ЗАДАНИЕ: Преобразуйте в JSON-список участок, который начинается с первой строки и заканчивается строкой с "r8 g'8[-. g'8]", включая обе границы. Каждую строку запишите отдельным значением списка, пустые строки пропустите, а картинки в ответ не включайте.

(Элементы, перечисленные в наборе данных)
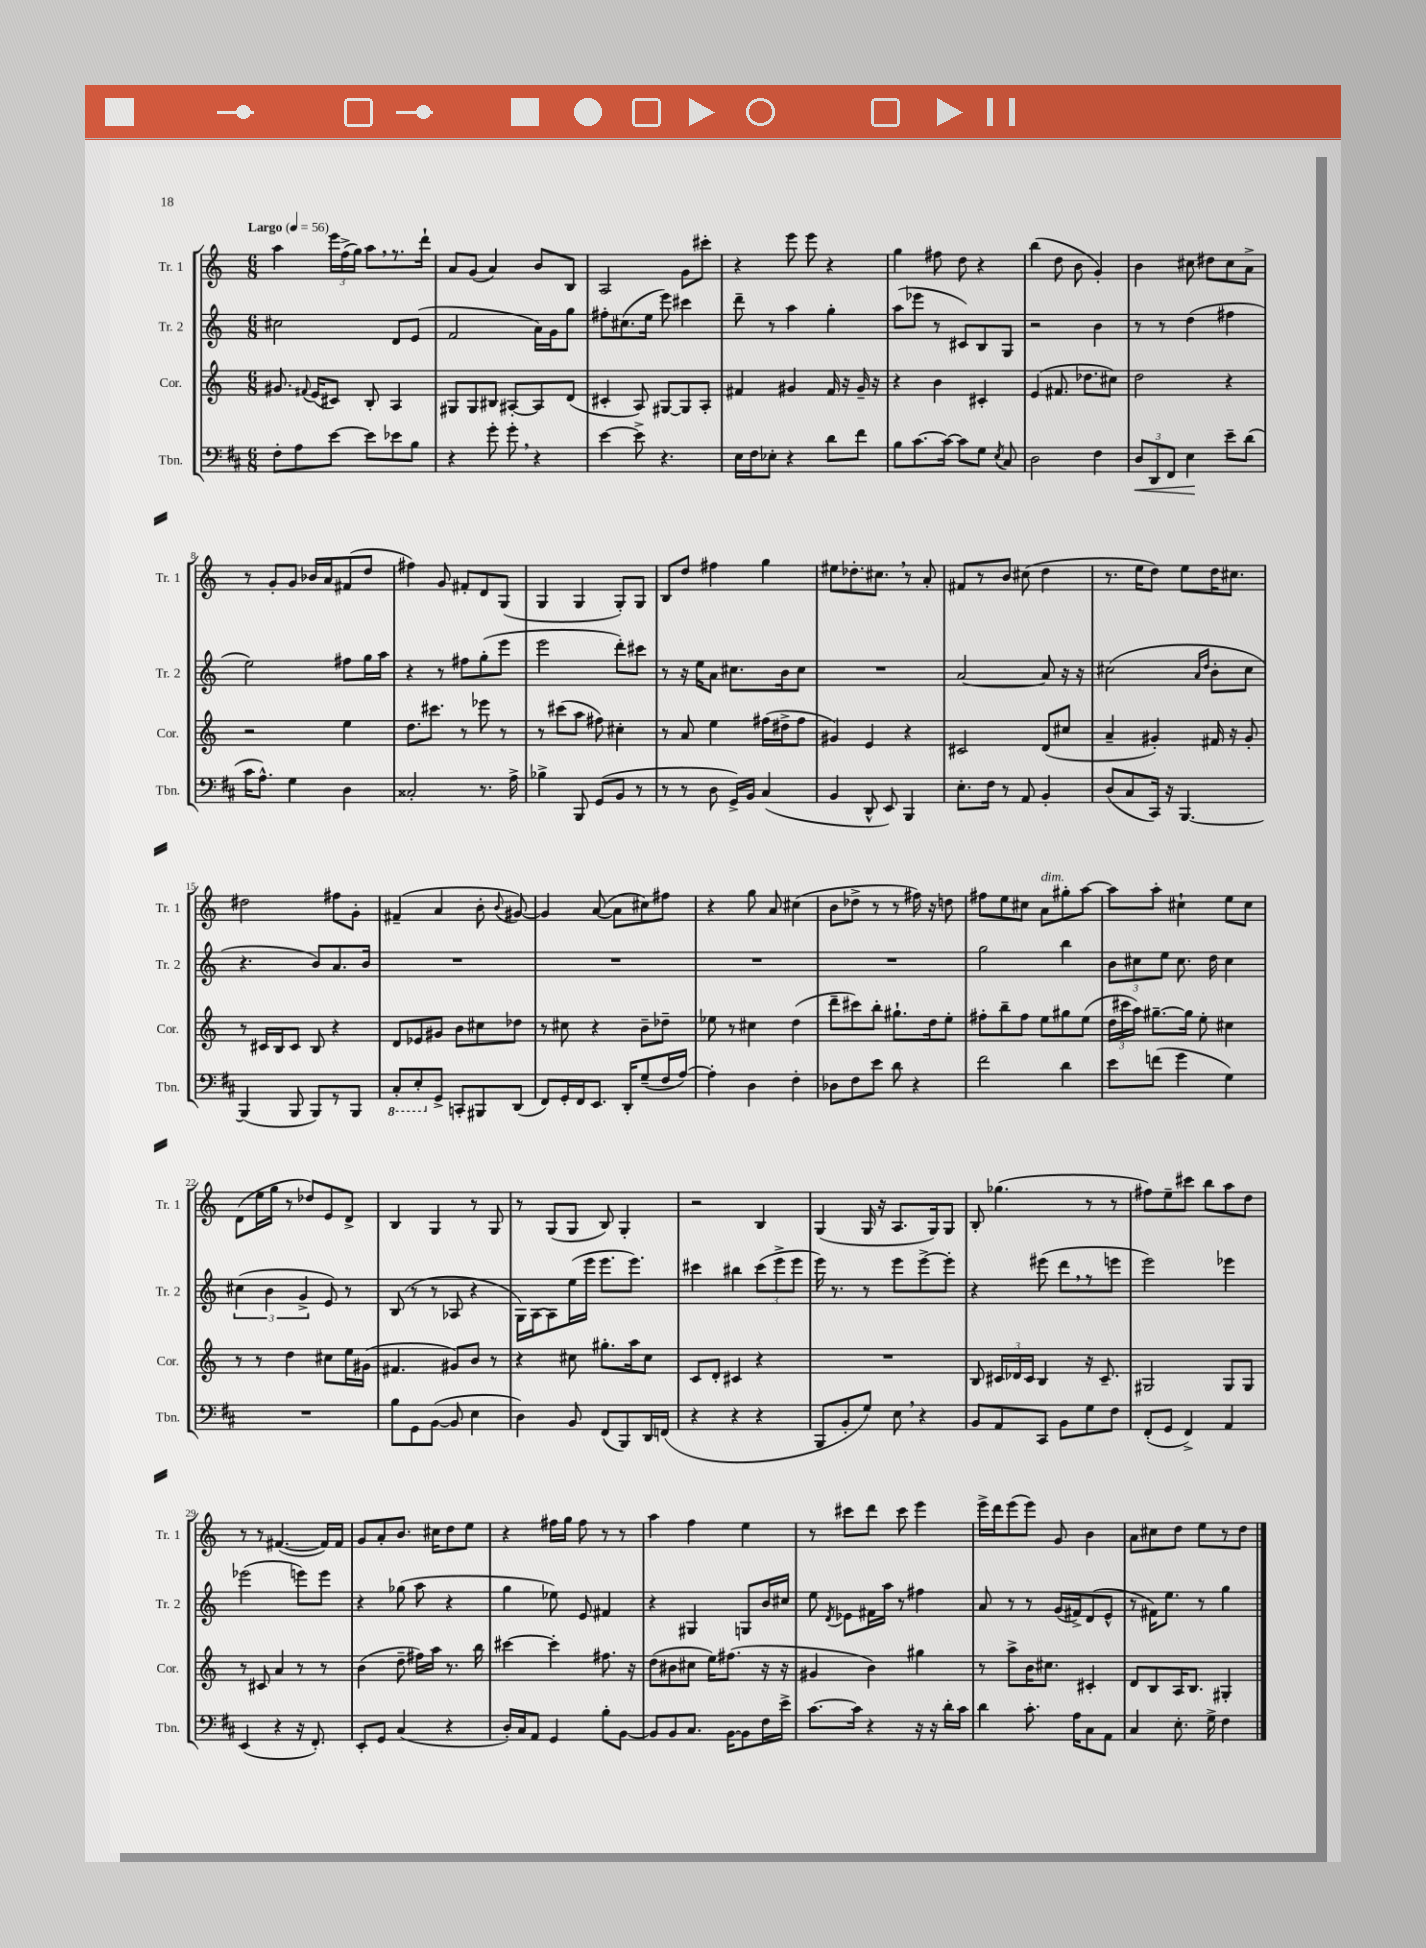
<<
\new StaffGroup <<
\new Staff = "s0" \with { instrumentName = "Tr. 1" shortInstrumentName = "Tr. 1" } {
    \clef treble \key c \major \numericTimeSignature \time 6/8 \tempo "Largo" 4 = 56
    \autoBeamOff a''4 \tuplet 3/2 { e'''16[ f''16->( g''16]) } a''8[ \breathe r8. d'''16]-! |
    a'8[ g'8]( a'4) b'8[ b8] |
    a2 g'8[ cis'''8]-. |
    r4 e'''8 e'''8 r4 |
    g''4 fis''8 d''8 r4 |
    b''4( d''8 b'8 g'4-.) |
    b'4 cis''8 dis''8[ cis''8 a'8]-> |
    r8 g'8[-. g'8] bes'16[ a'16 fis'8( d''8] |
    fis''4) g'8 fis'8[-. d'8 g8]( |
    g4 g4 g8[-.) g8] |
    b8[ d''8] fis''4 g''4 |
    eis''8[ des''8.-. cis''8.] \breathe r8 a'8-. |
    fis'8[ r8 b'8] cis''8( d''4 |
    r8. e''16[ d''8]) e''8[ d''16 cis''8.] |
    dis''2 fis''8[ g'8]-. |
    fis'4--( a'4 b'8-. \appoggiatura { b'8 } gis'8~) |
    gis'4 a'8~( a'8[ cis''8) fis''8] |
    r4 g''8 a'8 cis''4( |
    b'8[ des''8]-> r8 r8 fis''16) r16 d''8 |
    fis''8[ e''8 cis''8] a'8[^\markup { \italic "dim." } gis''8-. a''8]~ |
    a''8[ a''8]-. cis''4-! e''8[ cis''8] |
    d'8[( e''16 g''16] r8 des''8[) e'8 d'8]-> |
    b4 g4 r8 g8 |
    r8 g8[( g8] b8) g4-. |
    r2 b4 |
    g4( g16 r16 a8.[ g16) g8] |
    b8-. ges''4.( r8 r8 |
    fis''8[) e''8-- cis'''8] b''8[ a''8 d''8] |
    r8 r8 fis'4.~( fis'16[) fis'16] |
    g'8[ a'8-. b'8.] cis''16[ d''8 e''8] |
    r4 fis''16[ g''16] fis''8 r8 r8 |
    a''4 f''4 e''4 |
    r8 cis'''8[ d'''8] cis'''8 e'''4 |
    e'''16[-> d'''16 e'''8( e'''8]) g'8 b'4 |
    a'8[ cis''8 d''8] e''8[ r8 d''8] \bar "|." |
}
\new Staff = "s1" \with { instrumentName = "Tr. 2" shortInstrumentName = "Tr. 2" } {
    \clef treble \key c \major \numericTimeSignature \time 6/8
    \autoBeamOff cis''2 d'8[ e'8]( |
    f'2 a'16[) g'16 g''8] |
    fis''8[-. cis''8.( e''16] e'''8) cis'''4 |
    d'''8-- r8 a''4 g''4-. |
    a''8[( ees'''8] r8 cis'8[) b8 g8] |
    r2 b'4 |
    r8 r8 d''4( fis''4 |
    e''2) fis''8[ g''16 a''16] |
    r4 r8 fis''8[ g''8-.( e'''8] |
    e'''2 d'''8[-.) cis'''8] |
    r8 r16 e''16[ a'8] cis''8.[ b'16 cis''8] |
    R2. |
    a'2~ a'8 r16 r16 |
    cis''2( \grace { a'16[ d''16] } b'8[-. cis''8] |
    r4. b'8[) a'8. b'16] |
    R2. |
    R2. |
    R2. |
    R2. |
    g''2 b''4 |
    \tuplet 3/2 { b'8[ cis''8 e''8] } cis''8. d''16 cis''4 |
    \tuplet 3/2 { cis''4( b'4 g'4-> } e'8) r8 |
    b8( r8 r8 aes8 r4 |
    g16[) a16~ a8 e''16( e'''16] e'''8.[ e'''8.]) |
    cis'''4 bis''4 \tuplet 3/2 { cis'''8[( e'''8-> e'''8] } |
    e'''16) r8. r8 e'''8[ e'''8~-> e'''8]-. |
    r4 eis'''8( d'''8[ \breathe r8 e'''8] |
    e'''2) ees'''4 |
    ees'''2( e'''8[) e'''8] |
    r4 ges''8( a''8 r4 |
    g''4 ees''8) e'8 fis'4 |
    r4 gis4 g8[ b'16 cis''16] |
    e''8 \acciaccatura { d'8 } ees'8[ fis'16 a''16] r8 fis''4 |
    a'8 r8 r8 g'16[( fis'16->) d'8( e'8]-^ |
    r8 fis'16[) e''8.] r8 g''4 \bar "|." |
}
\new Staff = "s2" \with { instrumentName = "Cor." shortInstrumentName = "Cor." } {
    \clef treble \key c \major \numericTimeSignature \time 6/8
    \autoBeamOff gis'8. \appoggiatura { fis'8 } e'16[( cis'8]) b8-. a4 |
    gis8[ gis8 bis8] ais8[~-. ais8 d'8]( |
    cis'4-. a8) gis8[~ gis8 a8]-. |
    fis'4 gis'4 fis'16 r16 gis'16-- r16 |
    r4 b'4 cis'4-. |
    e'4( fis'8. des''8.[ cis''8]) |
    d''2 r4 |
    r2 e''4 |
    d''8.[ cis'''8.] r8 ees'''8 r8 |
    r8 cis'''8[( a''8] fis''8) cis''4-. |
    r8 a'8 e''4 fis''16[( dis''16-> fis''8] |
    gis'4) e'4 r4 |
    cis'2 d'8[( cis''8] |
    a'4-- gis'4-.) fis'16 r16 gis'8-. |
    r8 cis'16[ b16 cis'8] b8 r4 |
    d'8[ ees'8 gis'8] b'8[ cis''8 des''8] |
    r8 cis''8 r4 b'8[-- des''8]-- |
    ees''8 r8 cis''4 d''4( |
    d'''8[-- cis'''8) b''8]-. gis''8.[-! d''16 e''8]-. |
    fis''8[-. b''8-- fis''8] e''8[ gis''8 e''8]( |
    \tuplet 3/2 { d''16[ cis'''16 a''16]) } gis''8.[~-- gis''16] e''8-. cis''4 |
    r8 r8 d''4 cis''8[ e''16 gis'16]( |
    fis'4. gis'8[) b'8] r8 |
    r4 cis''8 gis''8.[-. a''16 cis''8] |
    c'8[ d'8]-. cis'4 r4 |
    R2. |
    b8 \tuplet 3/2 { cis'16[ des'16 cis'16] } b4 r16 cis'8.-- |
    gis2 gis8[ gis8] |
    r8 cis'8 a'4 r8 r8 |
    b'4( d''8-- fis''16[) a''16] r8. b''16 |
    cis'''4~ cis'''4-. fis''8. r16 |
    d''8[( bis'8 cis''8] e''16[) fis''8.]( r16 r16 |
    gis'4 b'4) gis''4 |
    r8 a''8[-> b'16 cis''8.] cis'4-. |
    d'8[ b8 a16 b8.] gis4-. \bar "|." |
}
\new Staff = "s3" \with { instrumentName = "Tbn." shortInstrumentName = "Tbn." } {
    \clef bass \key d \major \numericTimeSignature \time 6/8
    \autoBeamOff fis8[-. a8 e'8]~ e'8[ ees'8 b8] |
    r4 g'8-. g'8-. \breathe r4 |
    e'4~ e'8-> r4. |
    e16[ fis16 ees8]-. r4 d'8[ fis'8] |
    b8[ cis'8.~ cis'16]~ cis'8[ g8] \acciaccatura { e8 } cis8 |
    d2 fis4 |
    \tuplet 3/2 { d8[\< d,8 fis,8] } e4\! e'8[-- d'8]( |
    cis'16[ a8.]-^) g4 d4 |
    cisis2-. r8. a16-> |
    bes4-> b,,8 g,8[( b,8] r8 |
    r8 r8 d8 g,16[->) b,16] cis4( |
    b,4 d,8-^ e,8) b,,4 |
    e8.[-. fis16] r8 a,8 b,4-. |
    d8[( cis8 cis,16]) r16 b,,4.~ |
    b,,4( b,,8 b,,8[) r8 b,,8] |
    \ottava #-1 cis,8[-. e,8-. \ottava #0 g,8]-> c,8[-. bis,,8 d,8]( |
    fis,8[) g,16-. fis,16 e,8.] d,16[-. g8--( fis16 a16]~) |
    a4-. d4 fis4-. |
    des8[ fis8 e'8] d'8 r4 |
    fis'2 d'4 |
    e'8[ f'8]( g'4 g4) |
    R2. |
    b8[ g,8 b,8]~( b,8 e4 |
    d4) b,8 fis,8[( b,,8) d,16 f,16]( |
    r4 r4 r4 |
    b,,8[ b,8-. g8]) e8 \breathe r4 |
    b,8[ a,8 cis,8] b,8[ g8 fis8] |
    fis,8[-.( g,8] fis,4->) a,4 |
    e,4( r4 r16 fis,8.-.) |
    e,8[-. g,8] cis4( r4 |
    d16[-.) cis16 a,8] g,4 b8[-. b,8]~ |
    b,8[ b,8 cis8.] b,16[~ b,8 fis16 e'16]-> |
    cis'8.[~ cis'16] r4 r16 r16 d'16[-. cis'16] |
    d'4 cis'8.-. a16[ cis8 a,8] |
    cis4 e8.-. g16-> fis4 \bar "|." |
}
>>
>>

РАЗБОР РЕШЕНИЯ:
[
  "<<",
  "\\new StaffGroup <<",
  "\\new Staff = \"s0\" \\with { instrumentName = \"Tr. 1\" shortInstrumentName = \"Tr. 1\" } {",
  "    \\clef treble \\key c \\major \\numericTimeSignature \\time 6/8 \\tempo \"Largo\" 4 = 56",
  "    \\autoBeamOff a''4 \\tuplet 3/2 { e'''16[ f''16->( g''16]) } a''8[ \\breathe r8. d'''16]-! |",
  "    a'8[ g'8]( a'4) b'8[ b8] |",
  "    a2 g'8[ cis'''8]-. |",
  "    r4 e'''8 e'''8 r4 |",
  "    g''4 fis''8 d''8 r4 |",
  "    b''4( d''8 b'8 g'4-.) |",
  "    b'4 cis''8 dis''8[ cis''8 a'8]-> |",
  "    r8 g'8[-. g'8] bes'16[ a'16 fis'8( d''8] |"
]